Every line of the material must be restated exactly, though not its pictures.

◆ **Exercise materials**:

--- START ---

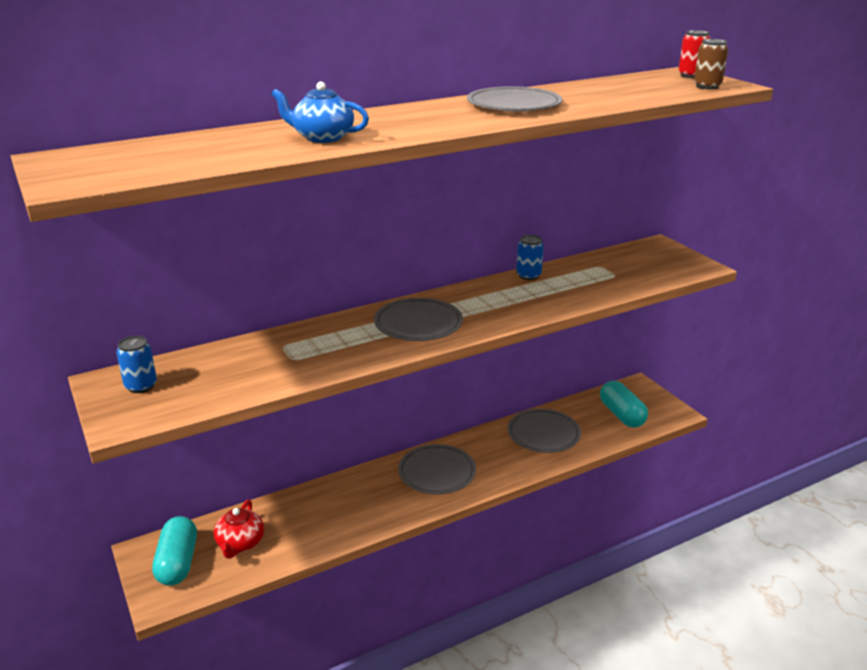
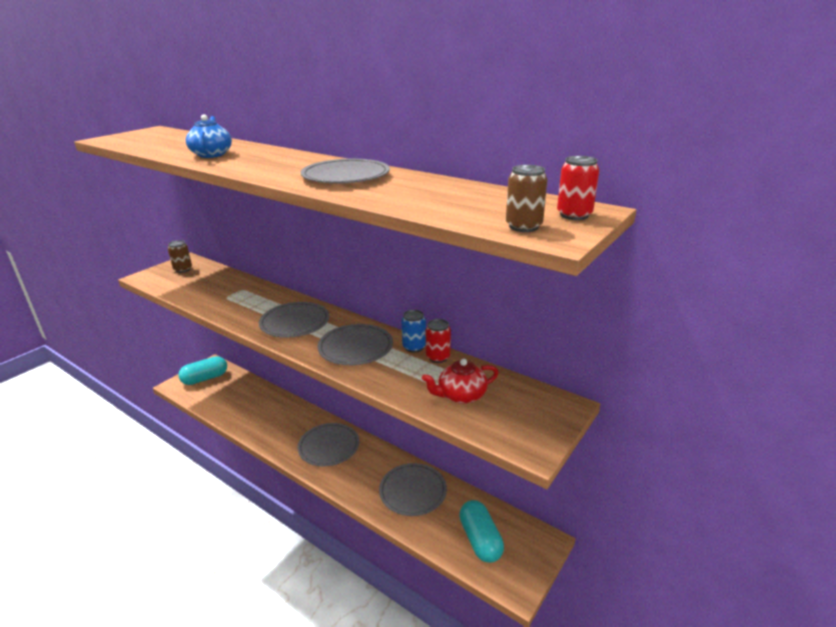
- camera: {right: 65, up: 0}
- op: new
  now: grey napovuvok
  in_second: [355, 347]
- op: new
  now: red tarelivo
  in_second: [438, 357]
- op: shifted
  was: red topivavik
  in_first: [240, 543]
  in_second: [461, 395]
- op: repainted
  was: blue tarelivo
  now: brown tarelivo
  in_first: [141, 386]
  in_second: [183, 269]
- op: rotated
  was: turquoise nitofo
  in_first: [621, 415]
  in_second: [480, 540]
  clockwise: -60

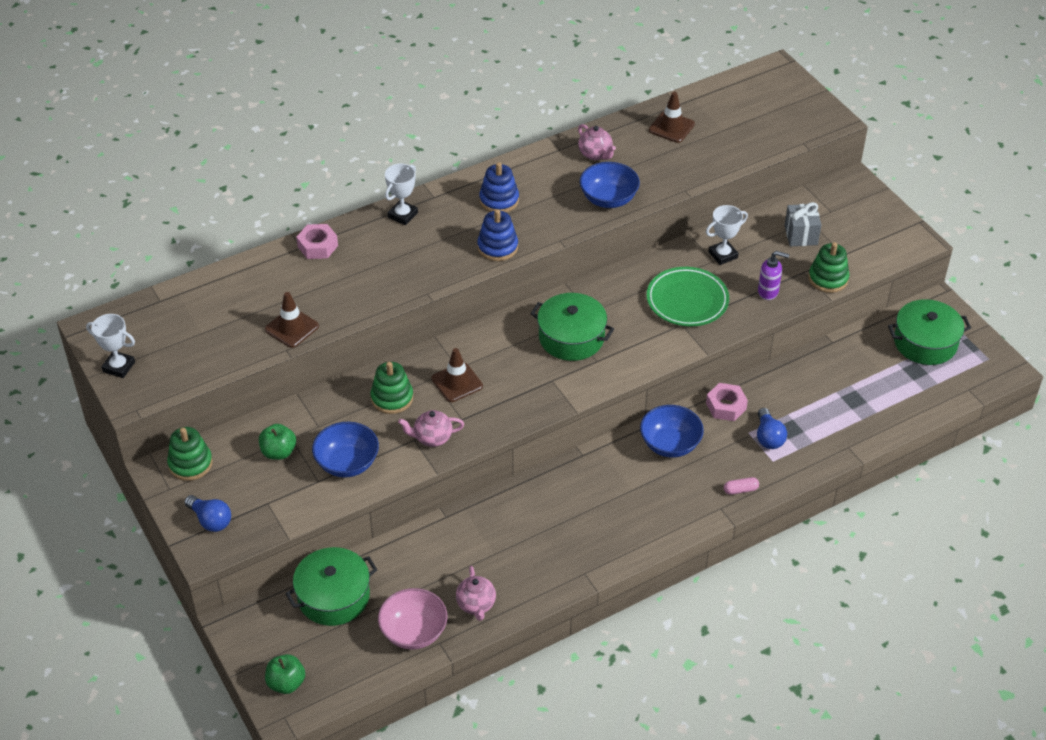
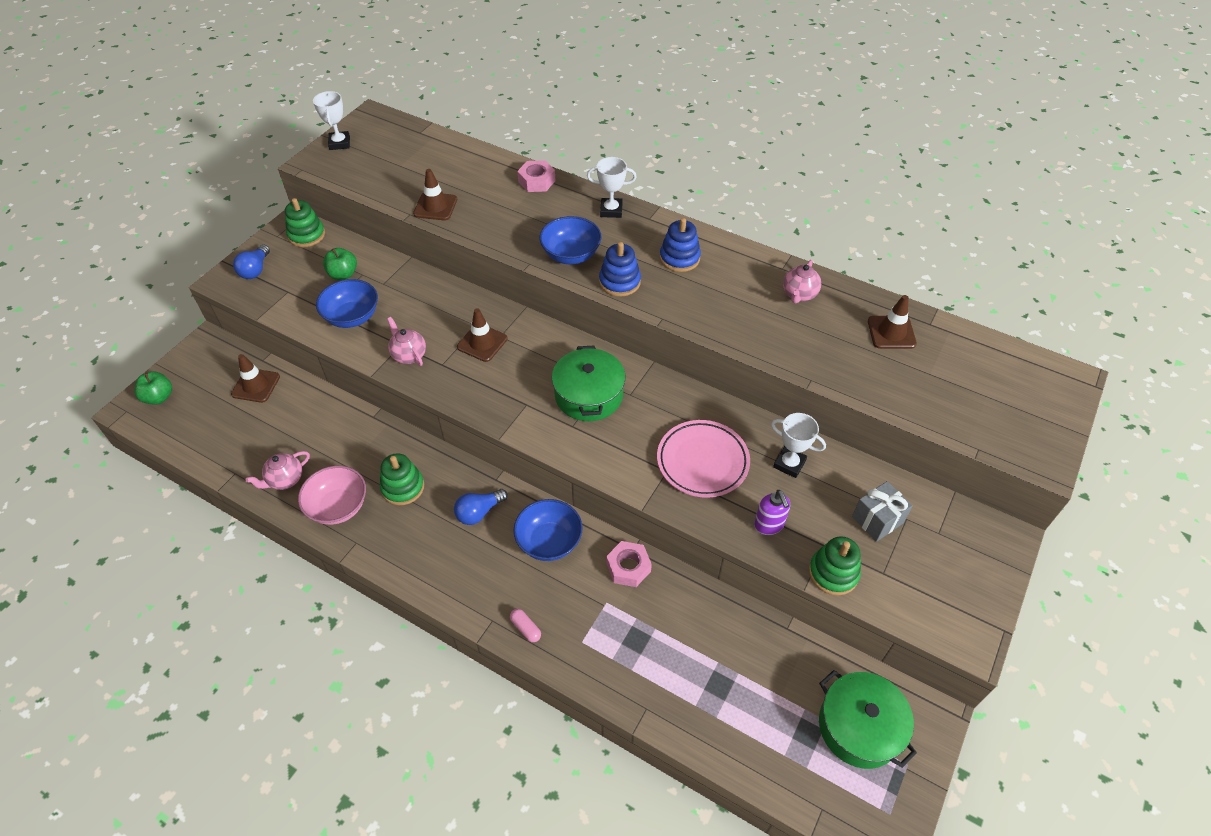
- camera: {right: 60, up: 5}
- op: shifted
  was: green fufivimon
  in_first: [392, 398]
  in_second: [403, 487]
- op: shifted
  was: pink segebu
  in_first: [414, 632]
  in_second: [338, 507]
- op: shifted
  was: blue segebu
  in_first: [608, 199]
  in_second: [571, 255]
- op: shifted
  was: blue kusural
  in_first: [768, 437]
  in_second: [479, 512]
- op: swapped
  was: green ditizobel
  now: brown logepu
  in_first: [333, 596]
  in_second: [256, 385]
- op: repainted
  was: green napovuvok
  now: pink napovuvok
  in_first: [687, 300]
  in_second: [702, 461]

--- END ---

◆ **Solution for this exercise**:
- camera: {right: 65, up: 0}
- op: new
  now: grey napovuvok
  in_second: [355, 347]
- op: new
  now: red tarelivo
  in_second: [438, 357]
- op: shifted
  was: red topivavik
  in_first: [240, 543]
  in_second: [461, 395]
- op: repainted
  was: blue tarelivo
  now: brown tarelivo
  in_first: [141, 386]
  in_second: [183, 269]
- op: rotated
  was: turquoise nitofo
  in_first: [621, 415]
  in_second: [480, 540]
  clockwise: -60

- camera: {right: 60, up: 5}
- op: shifted
  was: green fufivimon
  in_first: [392, 398]
  in_second: [403, 487]
- op: shifted
  was: pink segebu
  in_first: [414, 632]
  in_second: [338, 507]
- op: shifted
  was: blue segebu
  in_first: [608, 199]
  in_second: [571, 255]
- op: shifted
  was: blue kusural
  in_first: [768, 437]
  in_second: [479, 512]
- op: swapped
  was: green ditizobel
  now: brown logepu
  in_first: [333, 596]
  in_second: [256, 385]
- op: repainted
  was: green napovuvok
  now: pink napovuvok
  in_first: [687, 300]
  in_second: [702, 461]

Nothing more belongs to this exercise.